### Exercise:
Search the records for the word "BUSY" and copy each line in which it appears.

### Detected change data:
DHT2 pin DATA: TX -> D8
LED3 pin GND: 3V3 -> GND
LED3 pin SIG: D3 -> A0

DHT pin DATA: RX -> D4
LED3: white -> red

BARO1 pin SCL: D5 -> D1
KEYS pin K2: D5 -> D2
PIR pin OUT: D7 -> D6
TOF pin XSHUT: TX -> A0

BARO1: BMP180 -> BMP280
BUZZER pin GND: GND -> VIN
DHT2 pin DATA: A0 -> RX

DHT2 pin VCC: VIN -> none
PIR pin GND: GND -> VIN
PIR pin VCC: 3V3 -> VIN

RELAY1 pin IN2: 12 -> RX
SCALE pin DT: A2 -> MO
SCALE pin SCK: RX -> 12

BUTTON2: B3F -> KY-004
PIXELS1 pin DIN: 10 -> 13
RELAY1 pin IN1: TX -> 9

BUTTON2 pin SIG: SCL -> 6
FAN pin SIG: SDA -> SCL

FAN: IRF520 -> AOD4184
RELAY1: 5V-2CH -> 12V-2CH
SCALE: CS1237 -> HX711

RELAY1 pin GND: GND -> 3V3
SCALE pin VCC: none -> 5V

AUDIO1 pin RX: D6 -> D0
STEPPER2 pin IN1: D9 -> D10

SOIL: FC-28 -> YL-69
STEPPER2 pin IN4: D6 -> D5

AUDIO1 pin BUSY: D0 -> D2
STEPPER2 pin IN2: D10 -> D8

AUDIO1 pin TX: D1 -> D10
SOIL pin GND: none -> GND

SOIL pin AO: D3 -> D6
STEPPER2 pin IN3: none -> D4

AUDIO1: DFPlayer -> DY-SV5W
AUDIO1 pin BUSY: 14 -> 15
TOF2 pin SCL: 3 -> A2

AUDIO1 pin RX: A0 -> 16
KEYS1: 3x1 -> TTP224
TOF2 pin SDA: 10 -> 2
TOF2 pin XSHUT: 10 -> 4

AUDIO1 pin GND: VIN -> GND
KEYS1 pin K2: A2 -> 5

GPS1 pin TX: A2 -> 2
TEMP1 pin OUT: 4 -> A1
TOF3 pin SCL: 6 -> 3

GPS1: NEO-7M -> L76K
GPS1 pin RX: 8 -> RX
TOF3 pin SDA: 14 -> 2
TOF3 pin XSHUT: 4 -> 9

### Solution:
AUDIO1 pin BUSY: D0 -> D2
AUDIO1 pin BUSY: 14 -> 15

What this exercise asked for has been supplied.